> _DATA PROVIDED_:
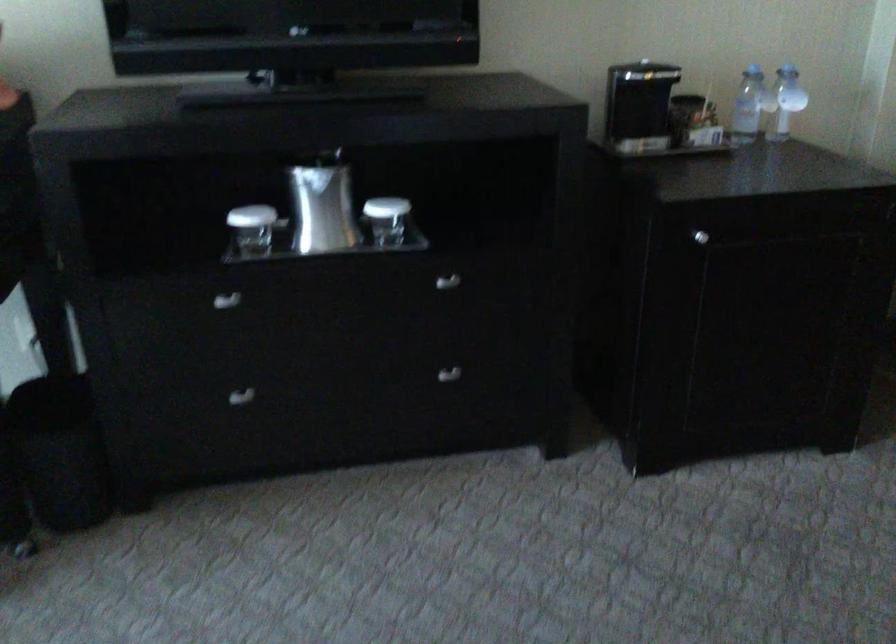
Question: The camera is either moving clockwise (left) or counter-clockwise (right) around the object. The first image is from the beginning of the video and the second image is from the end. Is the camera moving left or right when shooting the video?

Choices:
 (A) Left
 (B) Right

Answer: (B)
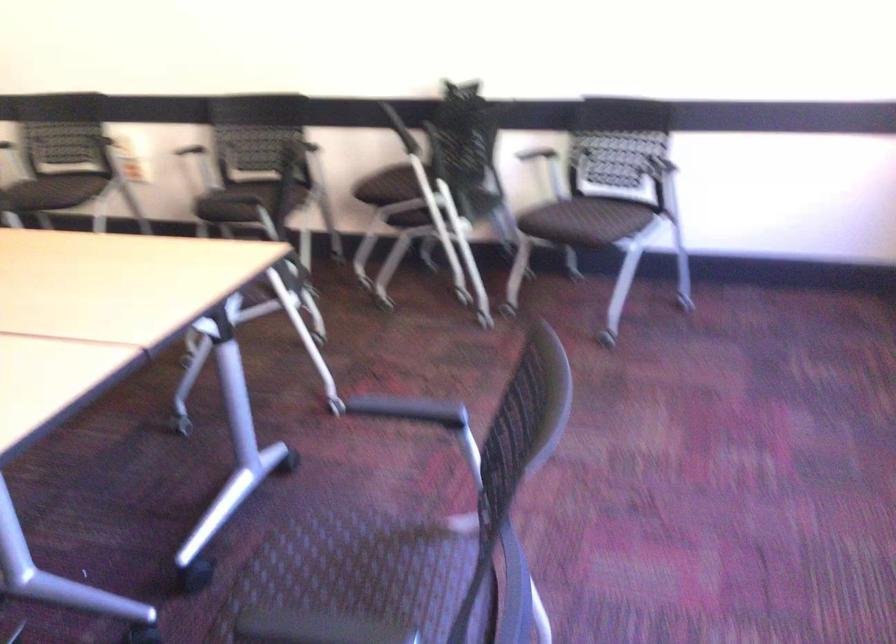
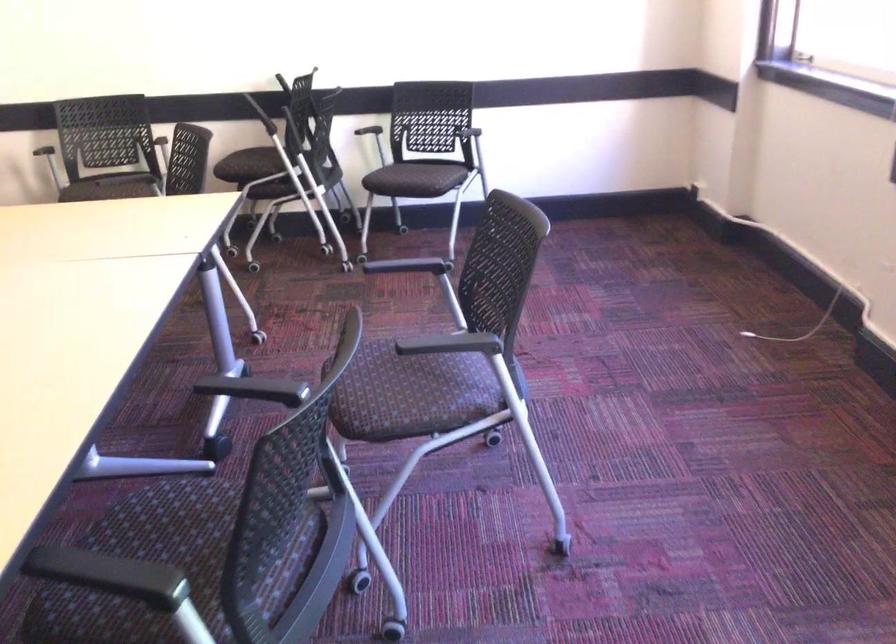
In the second image, find the point that corresponds to (x=435, y=408) in the first image.

(414, 268)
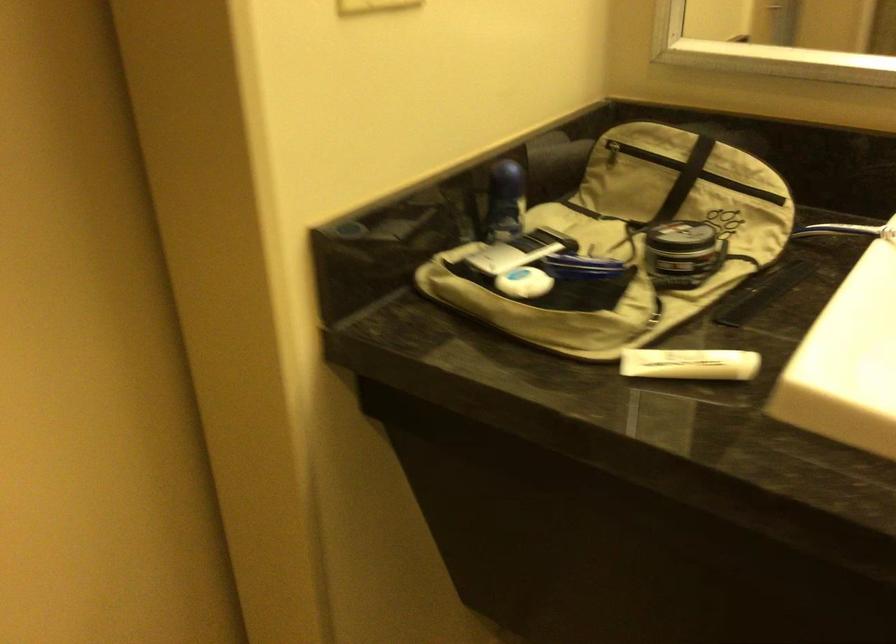
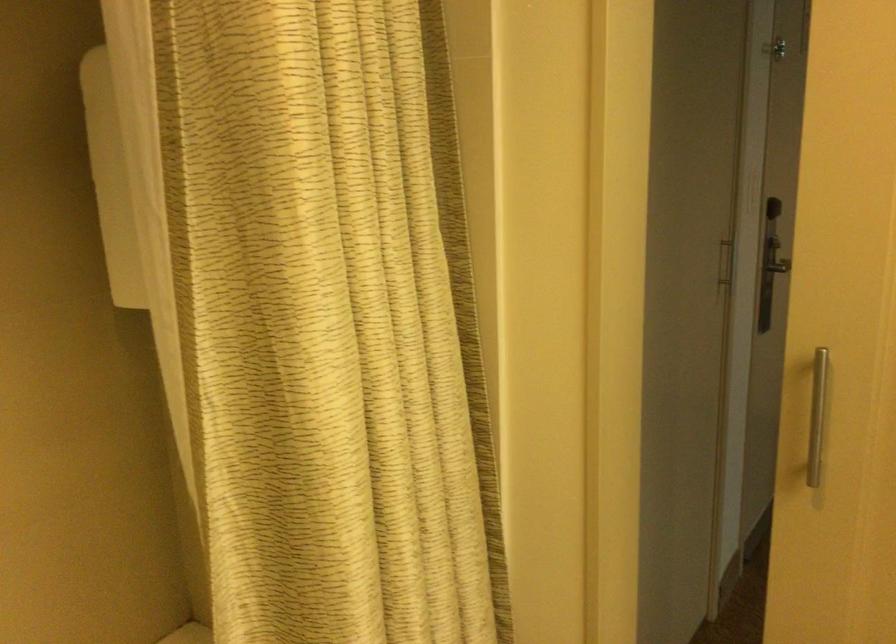
Question: The camera is either moving clockwise (left) or counter-clockwise (right) around the object. The first image is from the beginning of the video and the second image is from the end. Is the camera moving left or right when shooting the video?

Choices:
 (A) Left
 (B) Right

Answer: (B)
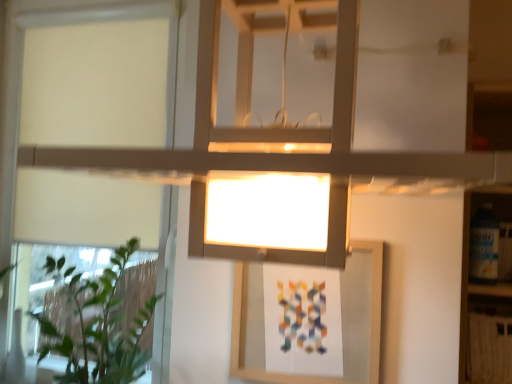
Image resolution: width=512 pixels, height=384 pixels. Describe the element at coordinates (22, 66) in the screenshot. I see `white matte window at upper left` at that location.

Locate an element on the screen. This screenshot has height=384, width=512. white matte window at upper left is located at coordinates (22, 66).

The height and width of the screenshot is (384, 512). I want to click on green leafy plant at left, so click(x=94, y=323).

Describe the element at coordinates (94, 323) in the screenshot. I see `green leafy plant at left` at that location.

Where is `white matte window at upper left`? This screenshot has width=512, height=384. white matte window at upper left is located at coordinates (22, 66).

Between green leafy plant at left and white matte window at upper left, which one appears on the left side from the viewer's perspective?

From the viewer's perspective, white matte window at upper left appears more on the left side.

Which object is more forward, green leafy plant at left or white matte window at upper left?

green leafy plant at left is closer to the camera.

Does point (81, 336) lie in front of point (13, 61)?

Yes, point (81, 336) is closer to viewer.

From the image's perspective, is green leafy plant at left beneath white matte window at upper left?

Indeed, from the image's perspective, green leafy plant at left is shown beneath white matte window at upper left.

From a real-world perspective, who is located higher, green leafy plant at left or white matte window at upper left?

In real-world perspective, white matte window at upper left is above.

Considering the sizes of objects green leafy plant at left and white matte window at upper left in the image provided, who is thinner, green leafy plant at left or white matte window at upper left?

white matte window at upper left.

Which of these two, green leafy plant at left or white matte window at upper left, stands shorter?

green leafy plant at left is shorter.

Is green leafy plant at left bigger than white matte window at upper left?

Yes, green leafy plant at left is bigger than white matte window at upper left.

Do you think green leafy plant at left is within white matte window at upper left, or outside of it?

green leafy plant at left is not inside white matte window at upper left, it's outside.

Is green leafy plant at left touching white matte window at upper left?

No, green leafy plant at left is not beside white matte window at upper left.

Is green leafy plant at left oriented away from white matte window at upper left?

Yes, white matte window at upper left is at the back of green leafy plant at left.

What's the angular difference between green leafy plant at left and white matte window at upper left's facing directions?

green leafy plant at left and white matte window at upper left are facing 0.375 degrees away from each other.

The width and height of the screenshot is (512, 384). I want to click on window above the green leafy plant at left (from a real-world perspective), so click(x=22, y=66).

Between white matte window at upper left and green leafy plant at left, which one appears on the left side from the viewer's perspective?

From the viewer's perspective, white matte window at upper left appears more on the left side.

Considering the relative positions of white matte window at upper left and green leafy plant at left in the image provided, is white matte window at upper left in front of green leafy plant at left?

No, it is not.

Consider the image. Which point is more distant from viewer, (87, 13) or (83, 334)?

Point (87, 13)

From the image's perspective, which is above, white matte window at upper left or green leafy plant at left?

white matte window at upper left.

In the scene shown: From a real-world perspective, which object stands above the other?

white matte window at upper left, from a real-world perspective.

Between white matte window at upper left and green leafy plant at left, which one has larger width?

With larger width is green leafy plant at left.

Does white matte window at upper left have a lesser height compared to green leafy plant at left?

In fact, white matte window at upper left may be taller than green leafy plant at left.

Based on their sizes in the image, would you say white matte window at upper left is bigger or smaller than green leafy plant at left?

Considering their sizes, white matte window at upper left takes up less space than green leafy plant at left.

Could green leafy plant at left be considered to be inside white matte window at upper left?

No, green leafy plant at left is located outside of white matte window at upper left.

Is white matte window at upper left next to green leafy plant at left?

There is a gap between white matte window at upper left and green leafy plant at left.

Is white matte window at upper left turned away from green leafy plant at left?

Absolutely, white matte window at upper left is directed away from green leafy plant at left.

This screenshot has height=384, width=512. What are the coordinates of `window above the green leafy plant at left (from the image's perspective)` in the screenshot? It's located at (22, 66).

Identify the location of window behind the green leafy plant at left. Image resolution: width=512 pixels, height=384 pixels. (22, 66).

Where is `houseplant on the right of the white matte window at upper left`? The image size is (512, 384). houseplant on the right of the white matte window at upper left is located at coordinates (94, 323).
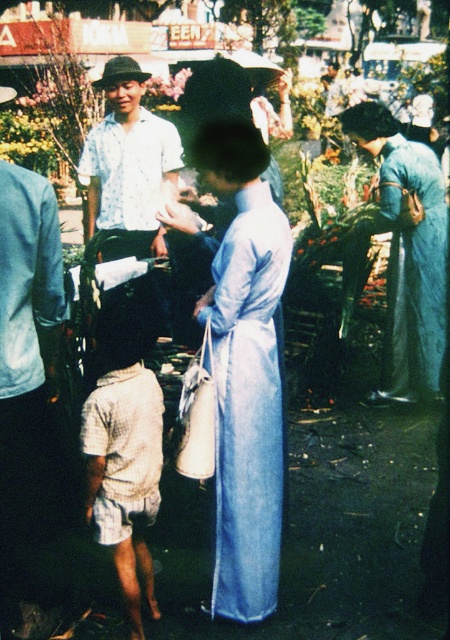
Question: Does white checkered shorts at lower left have a larger size compared to light blue shirt at center?

Choices:
 (A) yes
 (B) no

Answer: (B)

Question: Among these objects, which one is farthest from the camera?

Choices:
 (A) light blue shirt at center
 (B) light blue silk ao dai at center

Answer: (A)

Question: Estimate the real-world distances between objects in this image. Which object is closer to the white checkered shorts at lower left?

Choices:
 (A) light blue shirt at center
 (B) light blue silk ao dai at center

Answer: (B)

Question: Among these objects, which one is nearest to the camera?

Choices:
 (A) white checkered shorts at lower left
 (B) light blue silk ao dai at center

Answer: (A)

Question: In this image, where is white checkered shorts at lower left located relative to light blue shirt at center?

Choices:
 (A) left
 (B) right

Answer: (B)

Question: Does light blue silk ao dai at center appear on the right side of white checkered shorts at lower left?

Choices:
 (A) no
 (B) yes

Answer: (B)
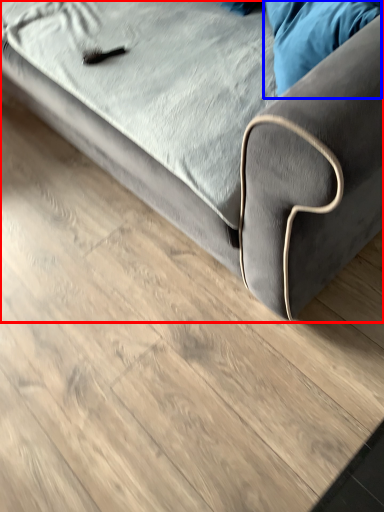
Question: Which of the following is the farthest to the observer, studio couch (highlighted by a red box) or pillow (highlighted by a blue box)?

Choices:
 (A) studio couch
 (B) pillow

Answer: (B)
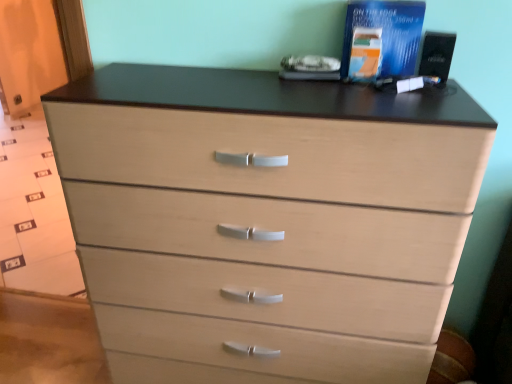
Question: From a real-world perspective, is blue matte book at upper right, the first book positioned from the right, over blue paper at upper right, the first book from the left?

Choices:
 (A) yes
 (B) no

Answer: (A)

Question: Considering the relative sizes of blue matte book at upper right, which is the 2th book from left to right, and blue paper at upper right, the first book from the left, in the image provided, is blue matte book at upper right, which is the 2th book from left to right, taller than blue paper at upper right, the first book from the left,?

> _INSTRUCTIONS TO FOLLOW_:
Count the lines in the data above that contain the string "facing", treating uppercase and lowercase as different. Reply with the number only.

> _TASK ANSWER_:
2